── DATASET EXTRACT

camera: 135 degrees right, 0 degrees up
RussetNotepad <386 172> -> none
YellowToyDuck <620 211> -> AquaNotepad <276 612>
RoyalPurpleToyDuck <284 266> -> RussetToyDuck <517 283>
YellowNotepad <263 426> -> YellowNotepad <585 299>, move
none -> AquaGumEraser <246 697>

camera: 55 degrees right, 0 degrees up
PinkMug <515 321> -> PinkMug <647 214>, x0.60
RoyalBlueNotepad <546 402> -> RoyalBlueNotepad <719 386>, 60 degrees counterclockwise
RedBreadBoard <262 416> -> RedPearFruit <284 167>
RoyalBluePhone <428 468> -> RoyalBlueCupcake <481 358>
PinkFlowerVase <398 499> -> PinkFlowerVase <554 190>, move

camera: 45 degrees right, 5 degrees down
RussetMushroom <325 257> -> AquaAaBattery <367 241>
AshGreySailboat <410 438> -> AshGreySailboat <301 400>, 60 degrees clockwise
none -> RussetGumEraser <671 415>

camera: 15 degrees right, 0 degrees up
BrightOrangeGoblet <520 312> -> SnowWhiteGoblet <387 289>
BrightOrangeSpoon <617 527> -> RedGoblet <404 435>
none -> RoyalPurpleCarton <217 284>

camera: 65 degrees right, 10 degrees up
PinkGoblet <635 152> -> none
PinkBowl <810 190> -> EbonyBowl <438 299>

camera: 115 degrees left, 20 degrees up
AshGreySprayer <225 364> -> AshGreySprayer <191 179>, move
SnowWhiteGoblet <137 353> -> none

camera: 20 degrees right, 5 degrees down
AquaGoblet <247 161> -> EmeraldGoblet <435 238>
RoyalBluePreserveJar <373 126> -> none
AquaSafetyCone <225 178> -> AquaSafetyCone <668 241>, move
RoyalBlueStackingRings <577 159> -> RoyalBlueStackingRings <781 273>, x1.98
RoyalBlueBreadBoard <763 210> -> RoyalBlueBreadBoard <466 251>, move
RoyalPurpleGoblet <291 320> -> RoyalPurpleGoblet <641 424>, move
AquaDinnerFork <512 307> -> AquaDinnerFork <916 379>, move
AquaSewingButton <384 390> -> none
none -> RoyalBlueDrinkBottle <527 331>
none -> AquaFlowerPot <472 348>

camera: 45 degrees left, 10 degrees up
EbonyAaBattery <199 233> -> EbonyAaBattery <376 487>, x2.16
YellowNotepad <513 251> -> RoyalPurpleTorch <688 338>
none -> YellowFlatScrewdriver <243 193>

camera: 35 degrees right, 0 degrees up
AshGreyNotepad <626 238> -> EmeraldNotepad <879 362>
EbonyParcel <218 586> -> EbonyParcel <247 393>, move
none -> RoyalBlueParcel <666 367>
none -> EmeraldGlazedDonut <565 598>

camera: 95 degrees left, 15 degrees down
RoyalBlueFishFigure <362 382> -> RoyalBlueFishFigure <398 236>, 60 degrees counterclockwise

────

TASK TO COMPLETE — Write out, from the lines above, only those from the line with "RussetNotepad <386 172> -> none" to the line with "YellowNotepad <263 426>", exactly as given, including the first and the last.

RESULT —
RussetNotepad <386 172> -> none
YellowToyDuck <620 211> -> AquaNotepad <276 612>
RoyalPurpleToyDuck <284 266> -> RussetToyDuck <517 283>
YellowNotepad <263 426> -> YellowNotepad <585 299>, move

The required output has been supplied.